* **REQUIRED WORK**: Please reproduce the data exactly, though every picture must stay out.

** EXERCISE INPUT follows **

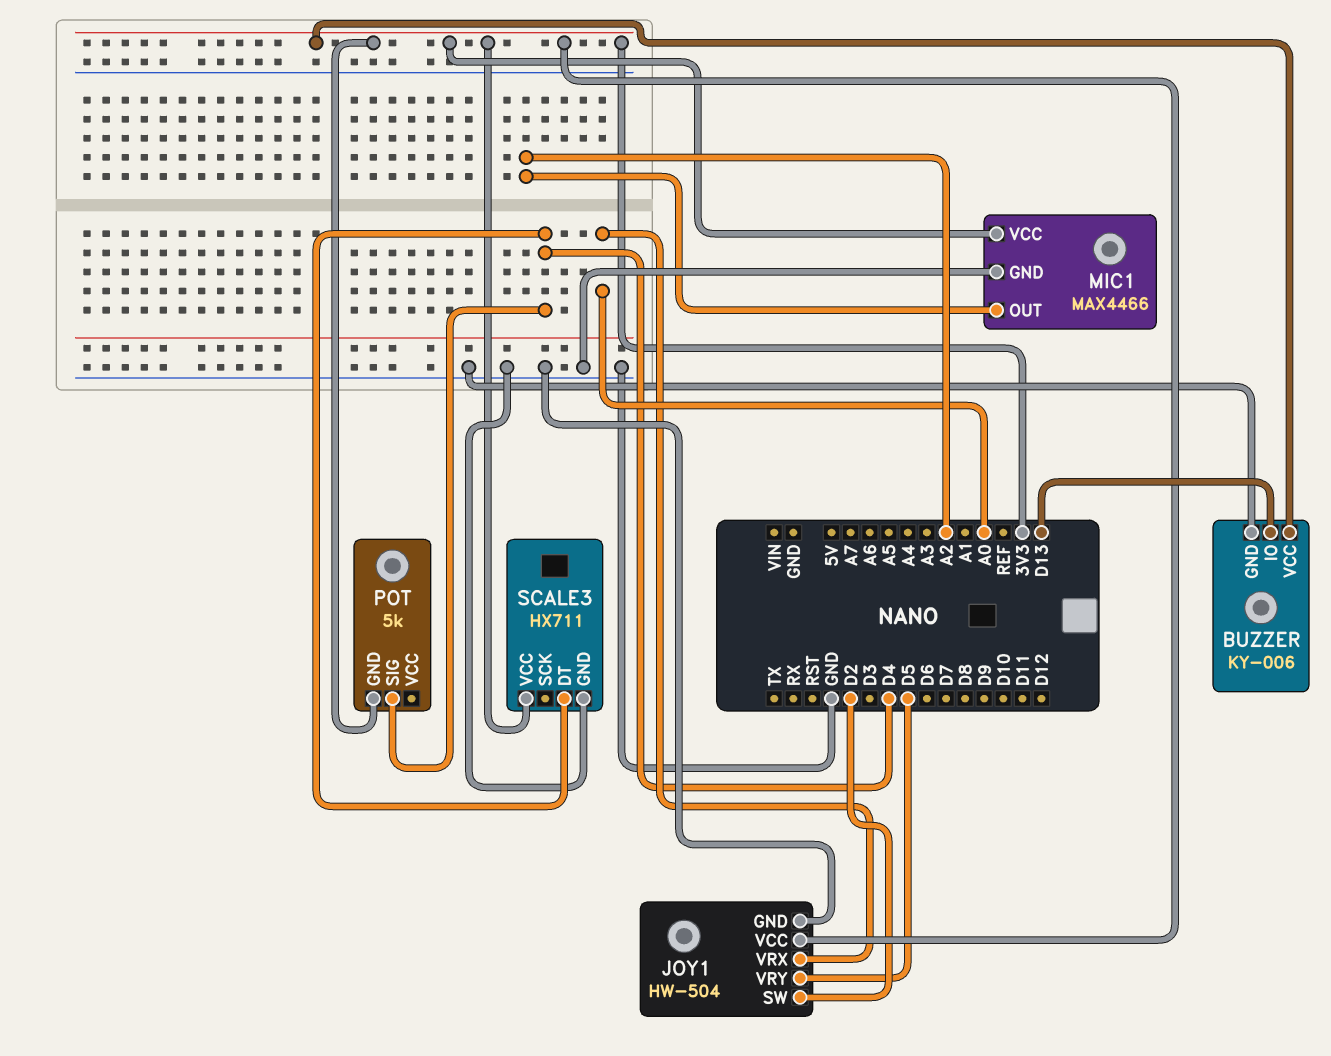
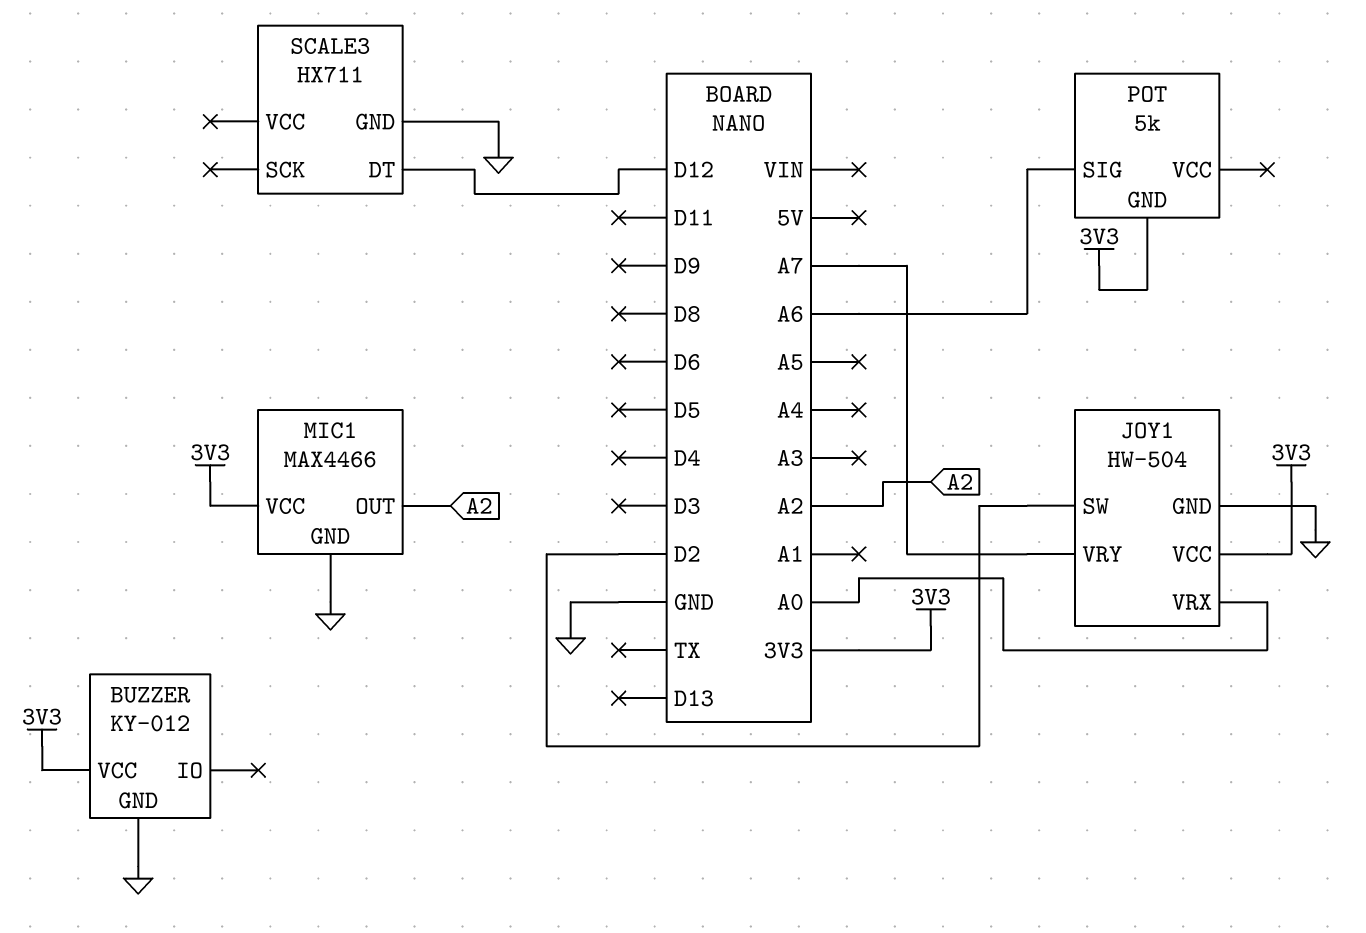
BUZZER: KY-006 -> KY-012
BUZZER pin IO: D13 -> none
JOY1 pin VRY: D5 -> A7
POT pin SIG: D4 -> A6
SCALE3 pin DT: D4 -> D12
SCALE3 pin VCC: 3V3 -> none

** End of EXERCISE INPUT **

* **SOLUTION TO THIS EXERCISE**:
BUZZER: KY-006 -> KY-012
BUZZER pin IO: D13 -> none
JOY1 pin VRY: D5 -> A7
POT pin SIG: D4 -> A6
SCALE3 pin DT: D4 -> D12
SCALE3 pin VCC: 3V3 -> none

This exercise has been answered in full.